(Dataset entries begins)
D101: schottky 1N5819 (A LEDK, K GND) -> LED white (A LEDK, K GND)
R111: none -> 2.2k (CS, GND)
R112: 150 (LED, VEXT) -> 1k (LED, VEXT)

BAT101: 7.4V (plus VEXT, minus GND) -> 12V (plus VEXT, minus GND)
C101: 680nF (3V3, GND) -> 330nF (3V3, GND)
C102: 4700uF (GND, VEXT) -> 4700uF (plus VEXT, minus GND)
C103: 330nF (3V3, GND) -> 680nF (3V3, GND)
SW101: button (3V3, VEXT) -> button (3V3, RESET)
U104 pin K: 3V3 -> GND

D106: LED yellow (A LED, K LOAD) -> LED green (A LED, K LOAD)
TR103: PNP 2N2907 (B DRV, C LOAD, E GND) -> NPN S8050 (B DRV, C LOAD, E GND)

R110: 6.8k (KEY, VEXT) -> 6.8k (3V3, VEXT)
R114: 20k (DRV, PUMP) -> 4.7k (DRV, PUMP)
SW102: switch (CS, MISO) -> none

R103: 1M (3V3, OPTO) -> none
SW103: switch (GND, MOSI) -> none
(Dataset entries ends)
(Dataset entries begins)
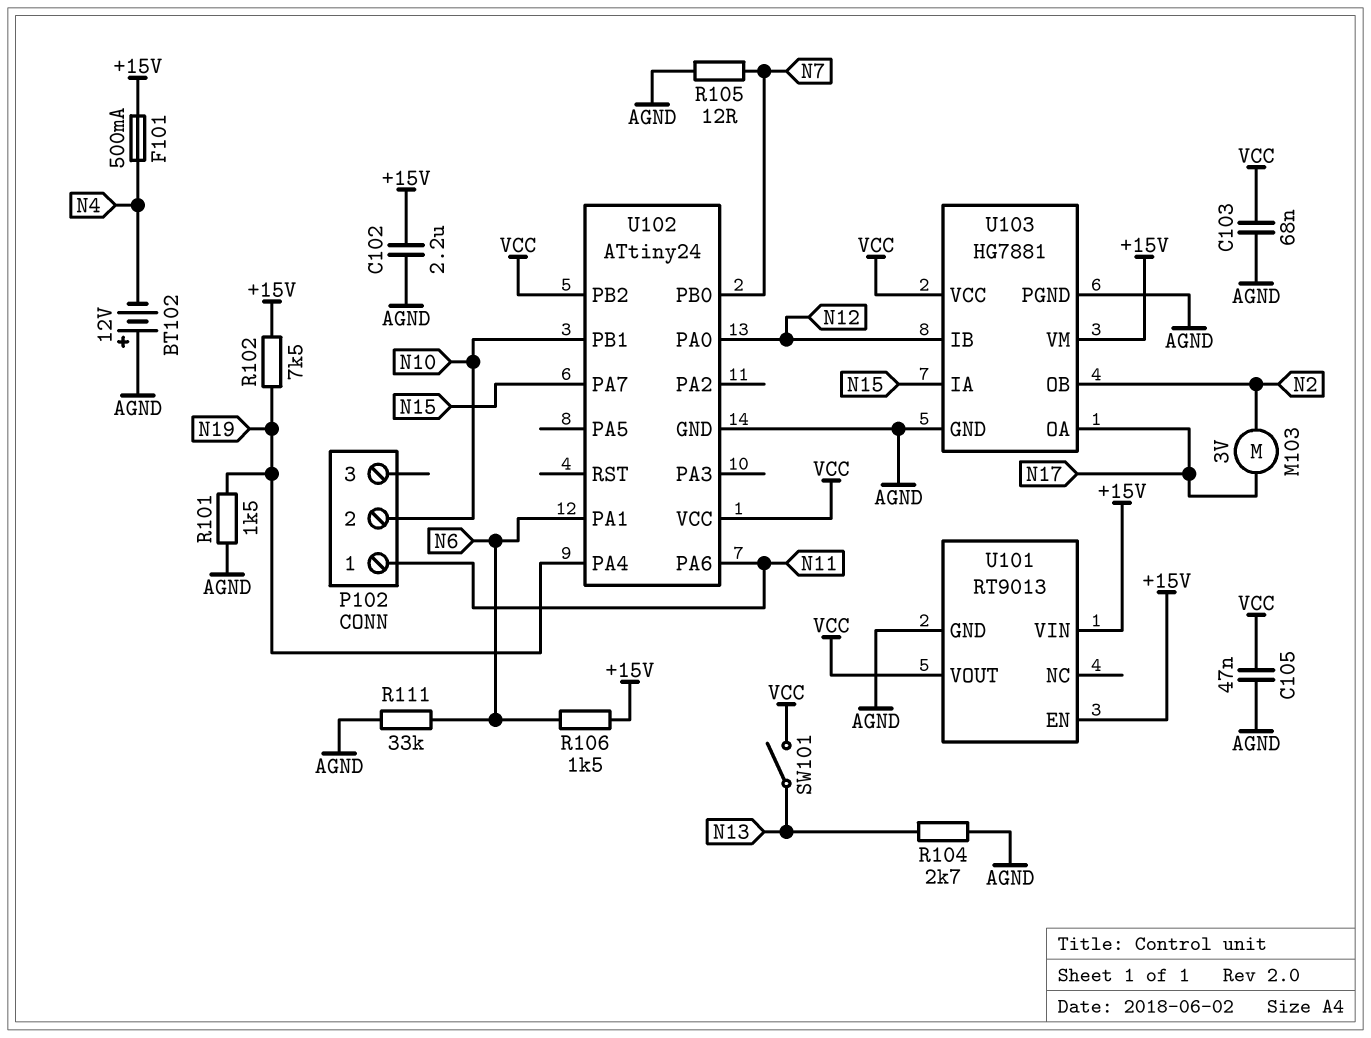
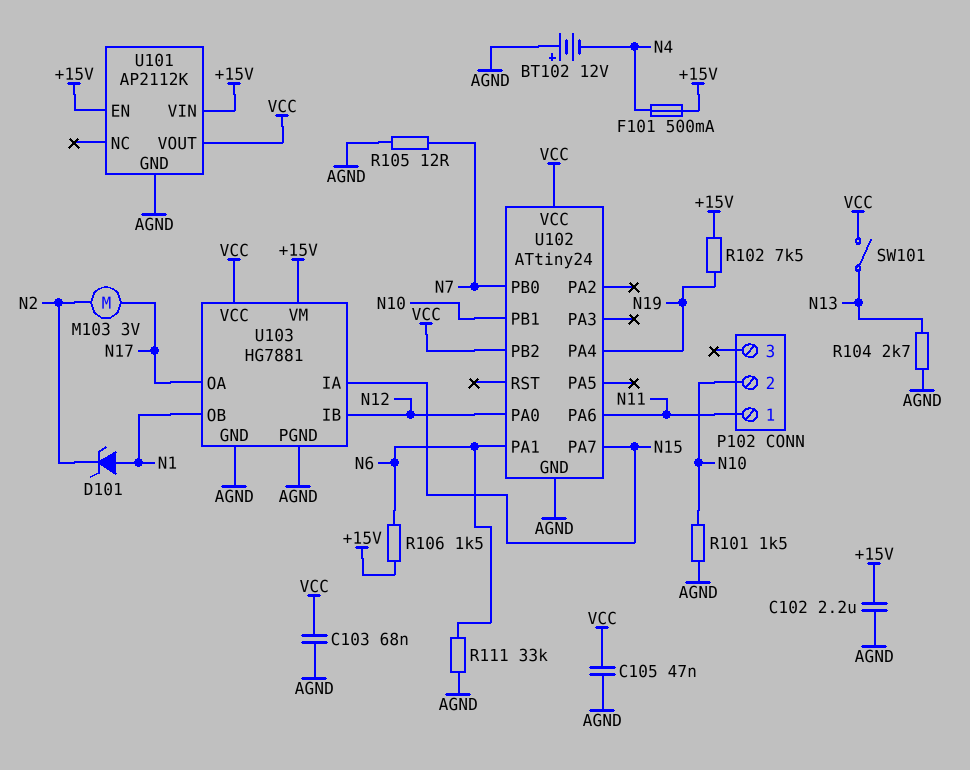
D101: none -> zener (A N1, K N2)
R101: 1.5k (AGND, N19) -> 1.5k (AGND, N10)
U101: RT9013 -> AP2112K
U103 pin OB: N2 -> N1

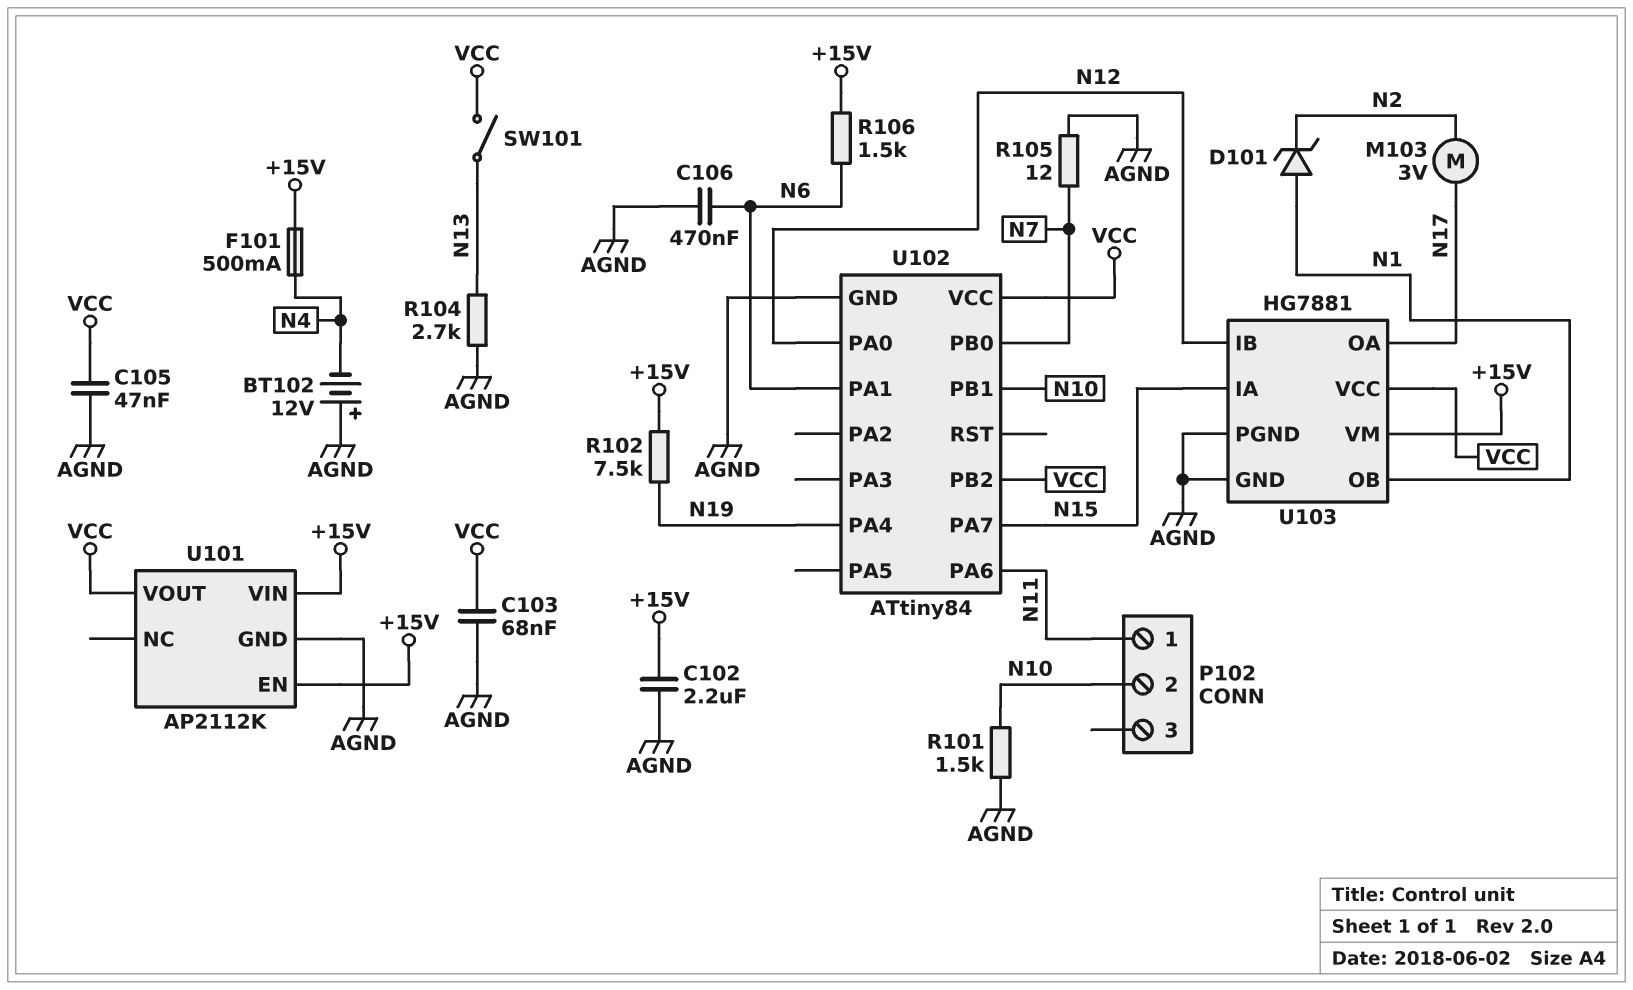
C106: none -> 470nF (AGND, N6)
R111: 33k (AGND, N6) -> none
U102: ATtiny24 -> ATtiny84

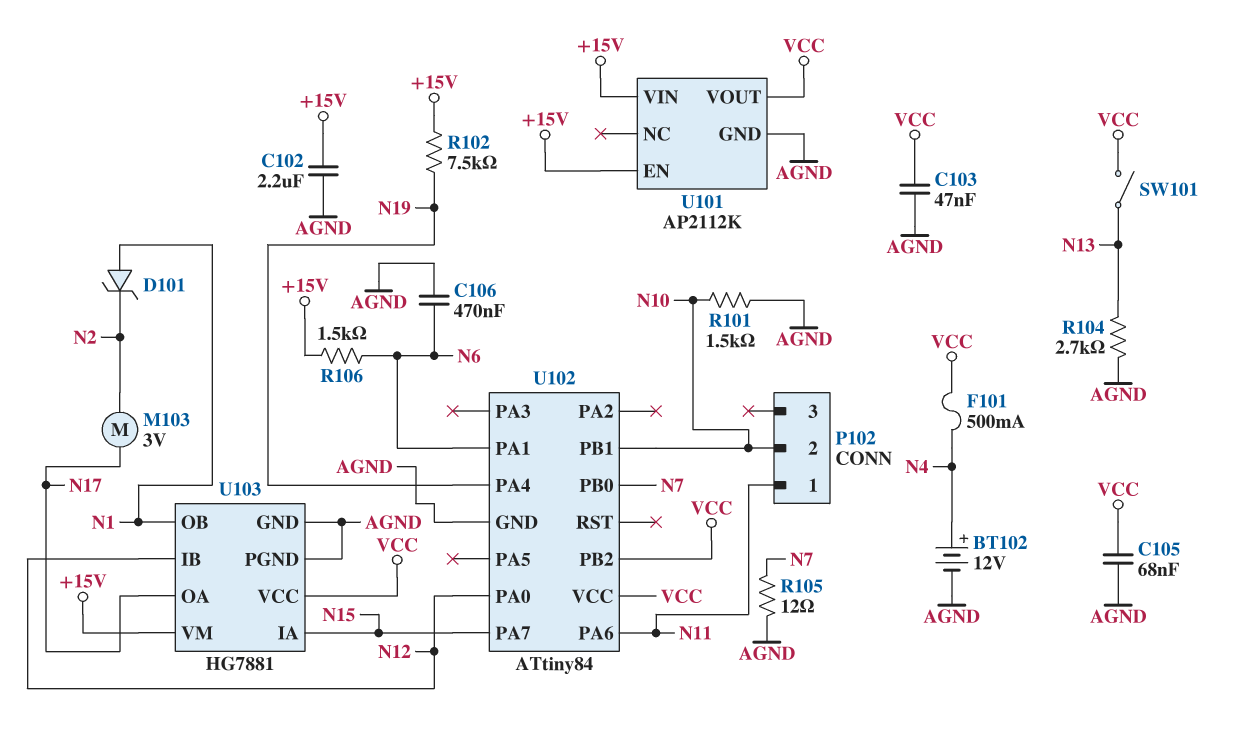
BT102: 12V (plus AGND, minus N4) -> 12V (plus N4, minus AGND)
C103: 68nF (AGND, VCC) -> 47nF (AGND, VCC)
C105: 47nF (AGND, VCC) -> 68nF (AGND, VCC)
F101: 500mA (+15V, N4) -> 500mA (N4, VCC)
(Dataset entries ends)
_Aim of the task_
Scan the entries above for the line containing "R114: 20k (DRV, PUMP) -> 4.7k (DRV, PUMP)", and copy it and all lines after it exactly, down to and including the line containing "SW103: switch (GND, MOSI) -> none".

_Output of the task_
R114: 20k (DRV, PUMP) -> 4.7k (DRV, PUMP)
SW102: switch (CS, MISO) -> none

R103: 1M (3V3, OPTO) -> none
SW103: switch (GND, MOSI) -> none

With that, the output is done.